Segment Start: EXTRACTED RECORDS
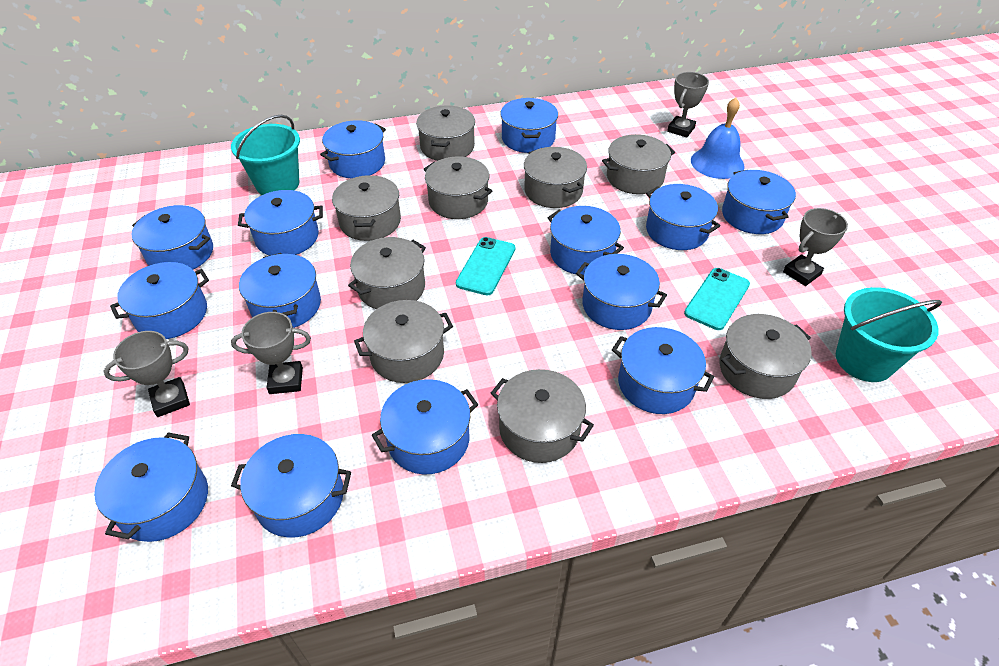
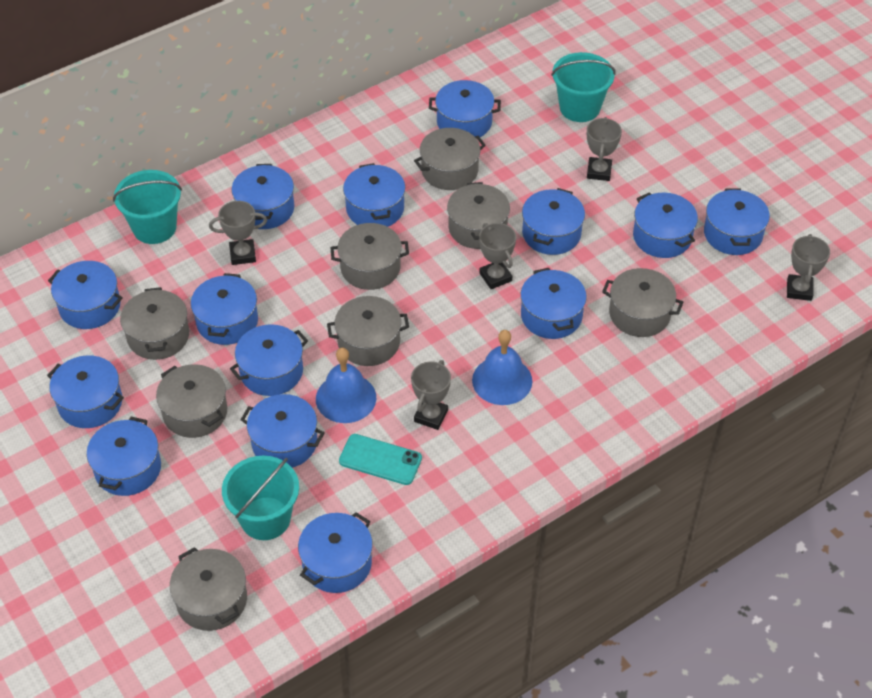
blue bell: 1 -> 2
grey pot: 9 -> 8
grey trophy: 4 -> 5
turquoise bucket: 2 -> 3
turquoise phone: 2 -> 1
Segment End: EXTRACTED RECORDS
TASK OBJECTIVE:
Repeat each line of the records exactly. Do not include the pictures.

FINAL ANSWER:
blue bell: 1 -> 2
grey pot: 9 -> 8
grey trophy: 4 -> 5
turquoise bucket: 2 -> 3
turquoise phone: 2 -> 1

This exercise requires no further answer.